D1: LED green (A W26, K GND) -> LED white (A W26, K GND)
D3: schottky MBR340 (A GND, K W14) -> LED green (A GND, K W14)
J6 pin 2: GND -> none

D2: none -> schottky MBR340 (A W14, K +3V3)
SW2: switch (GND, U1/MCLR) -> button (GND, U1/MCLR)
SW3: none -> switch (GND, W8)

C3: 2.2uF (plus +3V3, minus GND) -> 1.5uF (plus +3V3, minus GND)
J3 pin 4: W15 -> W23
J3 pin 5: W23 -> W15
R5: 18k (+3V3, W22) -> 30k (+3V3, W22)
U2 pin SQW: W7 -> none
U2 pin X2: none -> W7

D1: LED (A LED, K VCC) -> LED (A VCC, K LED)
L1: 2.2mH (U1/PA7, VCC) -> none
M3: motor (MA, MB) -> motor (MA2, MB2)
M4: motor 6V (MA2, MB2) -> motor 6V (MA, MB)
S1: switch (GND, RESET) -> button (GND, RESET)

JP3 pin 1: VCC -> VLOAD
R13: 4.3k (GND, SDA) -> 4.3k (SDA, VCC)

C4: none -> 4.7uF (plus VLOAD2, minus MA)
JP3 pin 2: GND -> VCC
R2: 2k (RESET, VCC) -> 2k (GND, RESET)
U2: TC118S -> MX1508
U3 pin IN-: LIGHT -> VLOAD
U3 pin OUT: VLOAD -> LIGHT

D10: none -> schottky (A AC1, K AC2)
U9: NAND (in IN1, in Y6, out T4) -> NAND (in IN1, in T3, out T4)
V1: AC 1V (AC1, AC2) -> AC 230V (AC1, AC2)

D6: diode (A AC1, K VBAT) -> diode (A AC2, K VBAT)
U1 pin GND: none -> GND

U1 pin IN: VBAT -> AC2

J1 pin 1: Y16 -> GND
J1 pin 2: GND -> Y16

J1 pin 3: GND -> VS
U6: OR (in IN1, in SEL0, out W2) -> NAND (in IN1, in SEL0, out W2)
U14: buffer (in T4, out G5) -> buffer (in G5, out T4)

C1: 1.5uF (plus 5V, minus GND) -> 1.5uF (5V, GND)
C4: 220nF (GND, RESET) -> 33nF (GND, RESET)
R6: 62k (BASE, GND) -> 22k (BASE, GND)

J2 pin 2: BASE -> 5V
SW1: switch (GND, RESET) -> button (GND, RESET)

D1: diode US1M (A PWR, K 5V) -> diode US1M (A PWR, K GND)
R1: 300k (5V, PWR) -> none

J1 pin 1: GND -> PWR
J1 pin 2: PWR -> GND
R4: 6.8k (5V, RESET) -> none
- - - - - - -
> _About this task_
Each line above needs to be returned exactly as it is.

> _Exercise solution_
D1: LED green (A W26, K GND) -> LED white (A W26, K GND)
D3: schottky MBR340 (A GND, K W14) -> LED green (A GND, K W14)
J6 pin 2: GND -> none

D2: none -> schottky MBR340 (A W14, K +3V3)
SW2: switch (GND, U1/MCLR) -> button (GND, U1/MCLR)
SW3: none -> switch (GND, W8)

C3: 2.2uF (plus +3V3, minus GND) -> 1.5uF (plus +3V3, minus GND)
J3 pin 4: W15 -> W23
J3 pin 5: W23 -> W15
R5: 18k (+3V3, W22) -> 30k (+3V3, W22)
U2 pin SQW: W7 -> none
U2 pin X2: none -> W7

D1: LED (A LED, K VCC) -> LED (A VCC, K LED)
L1: 2.2mH (U1/PA7, VCC) -> none
M3: motor (MA, MB) -> motor (MA2, MB2)
M4: motor 6V (MA2, MB2) -> motor 6V (MA, MB)
S1: switch (GND, RESET) -> button (GND, RESET)

JP3 pin 1: VCC -> VLOAD
R13: 4.3k (GND, SDA) -> 4.3k (SDA, VCC)

C4: none -> 4.7uF (plus VLOAD2, minus MA)
JP3 pin 2: GND -> VCC
R2: 2k (RESET, VCC) -> 2k (GND, RESET)
U2: TC118S -> MX1508
U3 pin IN-: LIGHT -> VLOAD
U3 pin OUT: VLOAD -> LIGHT

D10: none -> schottky (A AC1, K AC2)
U9: NAND (in IN1, in Y6, out T4) -> NAND (in IN1, in T3, out T4)
V1: AC 1V (AC1, AC2) -> AC 230V (AC1, AC2)

D6: diode (A AC1, K VBAT) -> diode (A AC2, K VBAT)
U1 pin GND: none -> GND

U1 pin IN: VBAT -> AC2

J1 pin 1: Y16 -> GND
J1 pin 2: GND -> Y16

J1 pin 3: GND -> VS
U6: OR (in IN1, in SEL0, out W2) -> NAND (in IN1, in SEL0, out W2)
U14: buffer (in T4, out G5) -> buffer (in G5, out T4)

C1: 1.5uF (plus 5V, minus GND) -> 1.5uF (5V, GND)
C4: 220nF (GND, RESET) -> 33nF (GND, RESET)
R6: 62k (BASE, GND) -> 22k (BASE, GND)

J2 pin 2: BASE -> 5V
SW1: switch (GND, RESET) -> button (GND, RESET)

D1: diode US1M (A PWR, K 5V) -> diode US1M (A PWR, K GND)
R1: 300k (5V, PWR) -> none

J1 pin 1: GND -> PWR
J1 pin 2: PWR -> GND
R4: 6.8k (5V, RESET) -> none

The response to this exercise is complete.